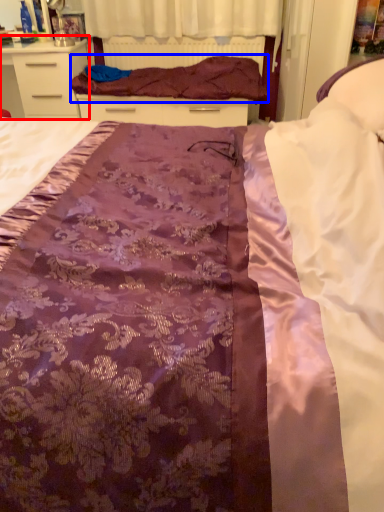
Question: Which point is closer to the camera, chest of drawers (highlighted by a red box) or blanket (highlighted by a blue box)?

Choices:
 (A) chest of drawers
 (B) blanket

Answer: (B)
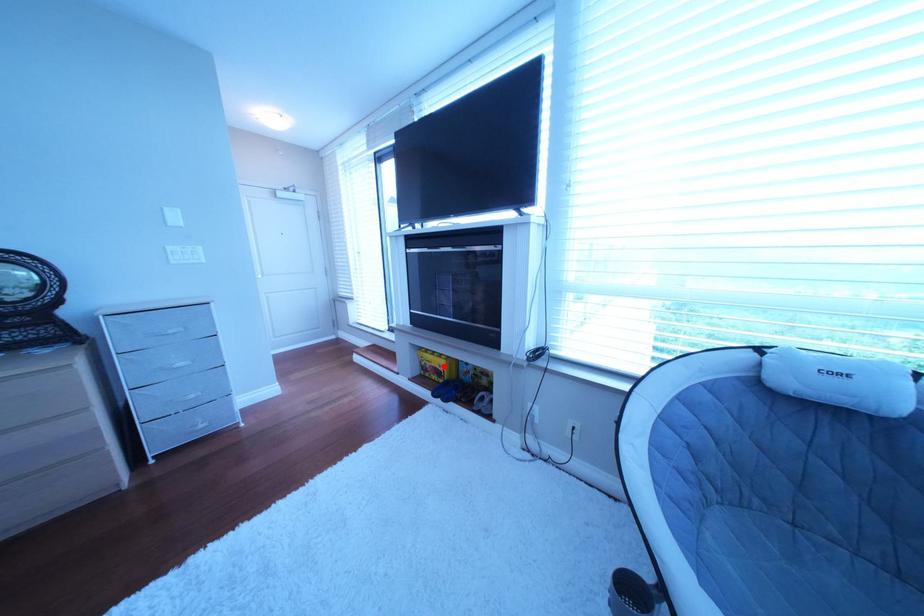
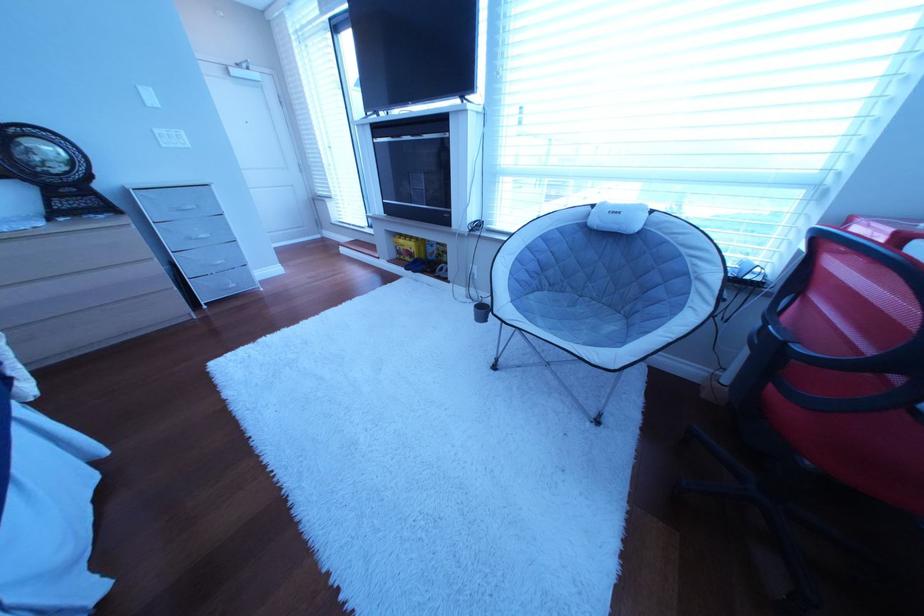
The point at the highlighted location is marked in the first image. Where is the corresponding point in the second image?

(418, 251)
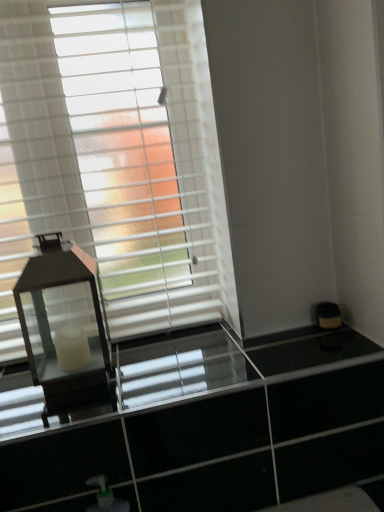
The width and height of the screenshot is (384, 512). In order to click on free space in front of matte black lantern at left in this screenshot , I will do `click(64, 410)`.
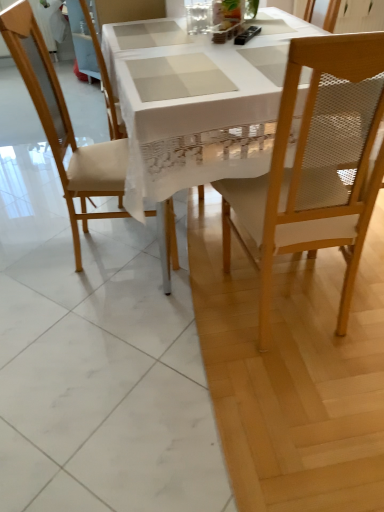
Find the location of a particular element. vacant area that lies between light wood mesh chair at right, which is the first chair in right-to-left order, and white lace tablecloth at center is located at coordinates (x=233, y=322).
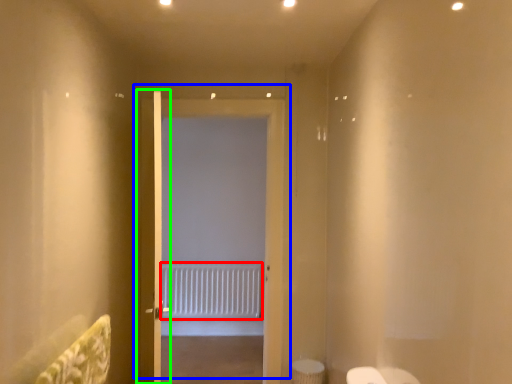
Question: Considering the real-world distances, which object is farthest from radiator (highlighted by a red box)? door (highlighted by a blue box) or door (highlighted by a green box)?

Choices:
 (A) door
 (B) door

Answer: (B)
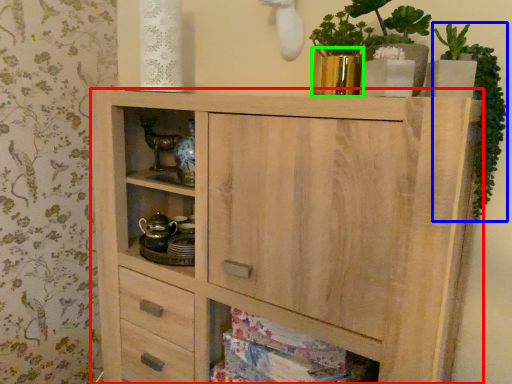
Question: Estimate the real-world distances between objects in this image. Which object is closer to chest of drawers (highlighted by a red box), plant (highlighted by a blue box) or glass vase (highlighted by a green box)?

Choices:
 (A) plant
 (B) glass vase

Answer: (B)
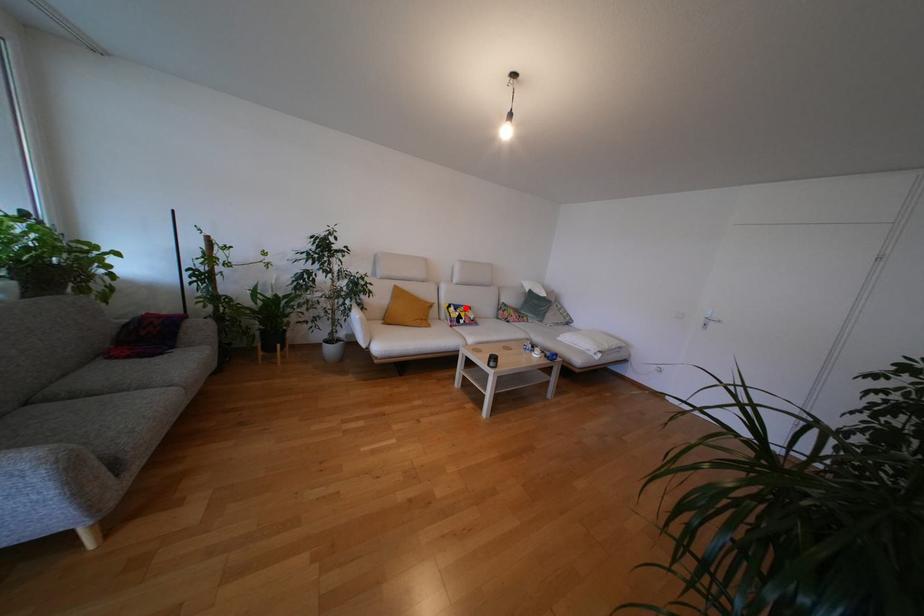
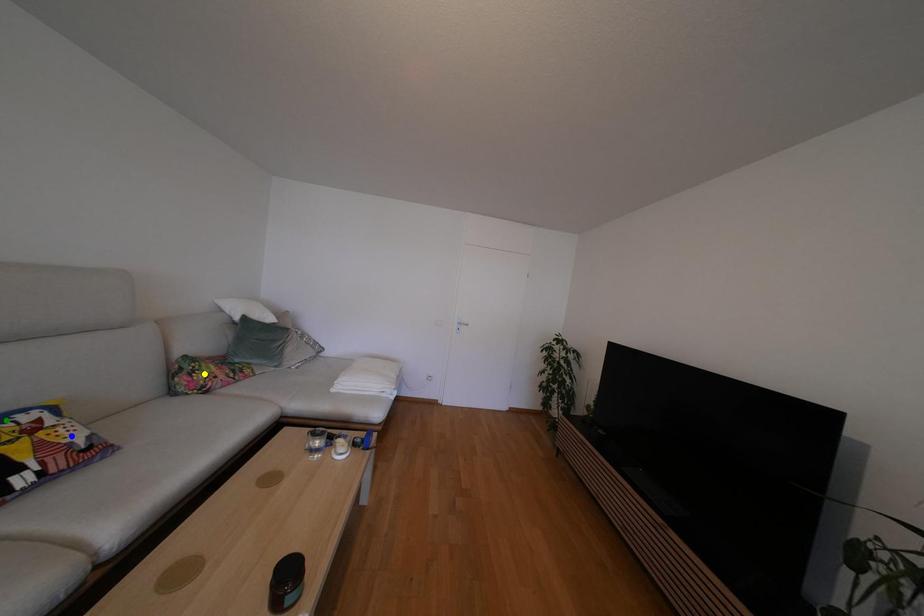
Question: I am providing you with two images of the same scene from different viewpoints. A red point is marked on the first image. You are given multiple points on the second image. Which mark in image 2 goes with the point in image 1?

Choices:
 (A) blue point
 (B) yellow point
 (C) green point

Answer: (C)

▸ Stated exercise
Copy every line in the material above that contains the string "point". Matching is case-sensitive.

▸ Exercise solution
Question: Which point is closer to the camera, chest of drawers (highlighted by a red box) or blanket (highlighted by a blue box)?
The point at the highlighted location is marked in the first image. Where is the corresponding point in the second image?
Question: I am providing you with two images of the same scene from different viewpoints. A red point is marked on the first image. You are given multiple points on the second image. Which mark in image 2 goes with the point in image 1?
 (A) blue point
 (B) yellow point
 (C) green point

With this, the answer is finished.